WHAT THIS TASK INVOLVES
In the entries below, which lines run from the one with "yellow brick A9:B9" through the one with "grey brick D4"? Repeat exactly those, both included, and no pictures.

TASK DATA
BEGIN

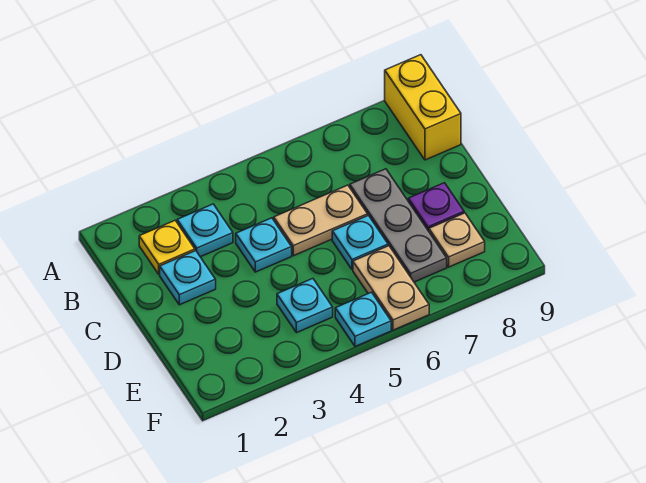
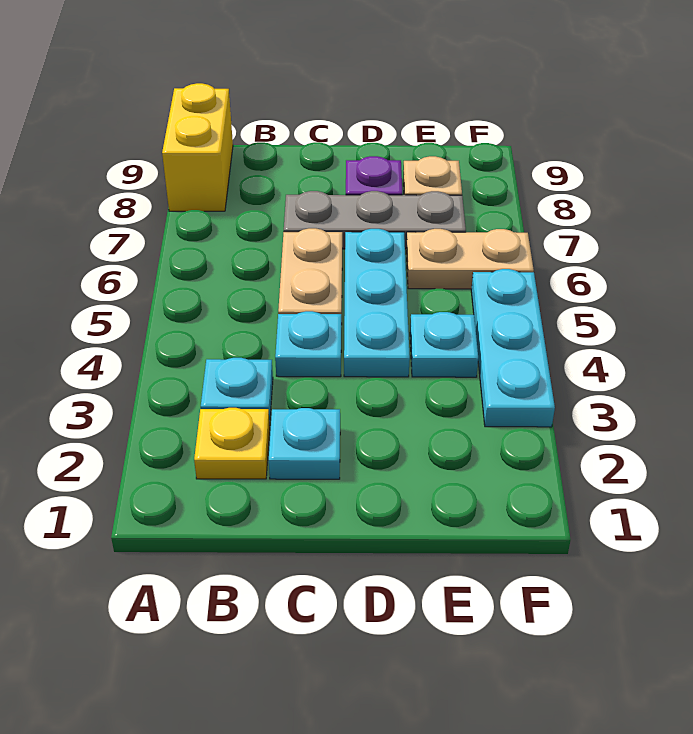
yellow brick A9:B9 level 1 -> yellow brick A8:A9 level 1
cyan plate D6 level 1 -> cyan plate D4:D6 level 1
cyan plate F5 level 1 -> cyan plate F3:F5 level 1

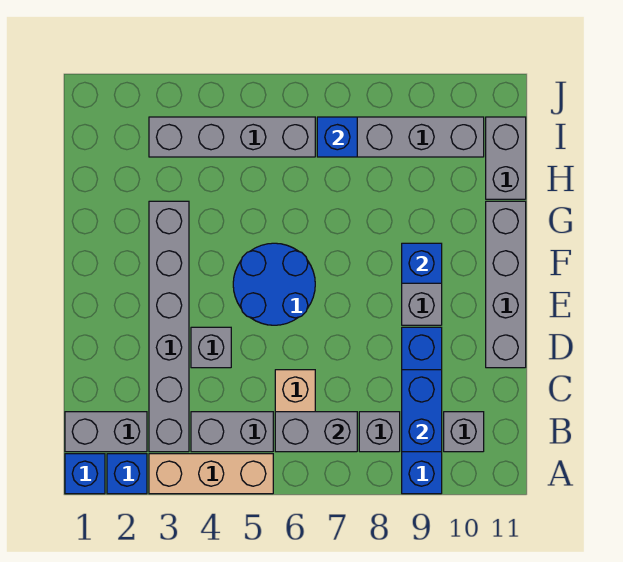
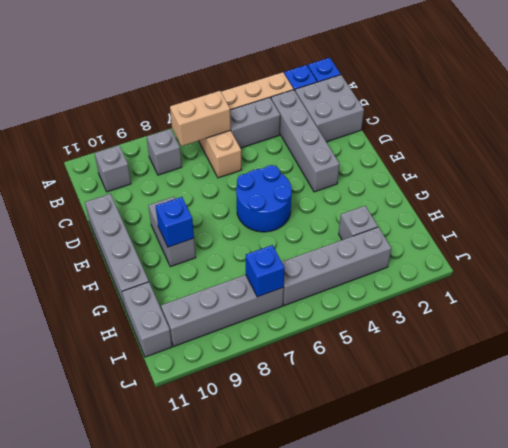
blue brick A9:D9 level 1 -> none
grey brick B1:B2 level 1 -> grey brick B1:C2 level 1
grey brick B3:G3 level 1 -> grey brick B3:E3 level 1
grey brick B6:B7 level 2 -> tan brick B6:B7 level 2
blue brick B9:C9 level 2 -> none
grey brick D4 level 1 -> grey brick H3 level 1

END
BEGIN

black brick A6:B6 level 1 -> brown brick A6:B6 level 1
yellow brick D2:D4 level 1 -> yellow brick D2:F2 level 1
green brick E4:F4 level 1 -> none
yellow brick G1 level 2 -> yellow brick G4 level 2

END
BEGIN

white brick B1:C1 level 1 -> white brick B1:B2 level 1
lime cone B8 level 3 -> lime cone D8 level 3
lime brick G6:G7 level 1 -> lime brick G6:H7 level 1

END

ANSWER SPACE
yellow brick A9:B9 level 1 -> yellow brick A8:A9 level 1
cyan plate D6 level 1 -> cyan plate D4:D6 level 1
cyan plate F5 level 1 -> cyan plate F3:F5 level 1

blue brick A9:D9 level 1 -> none
grey brick B1:B2 level 1 -> grey brick B1:C2 level 1
grey brick B3:G3 level 1 -> grey brick B3:E3 level 1
grey brick B6:B7 level 2 -> tan brick B6:B7 level 2
blue brick B9:C9 level 2 -> none
grey brick D4 level 1 -> grey brick H3 level 1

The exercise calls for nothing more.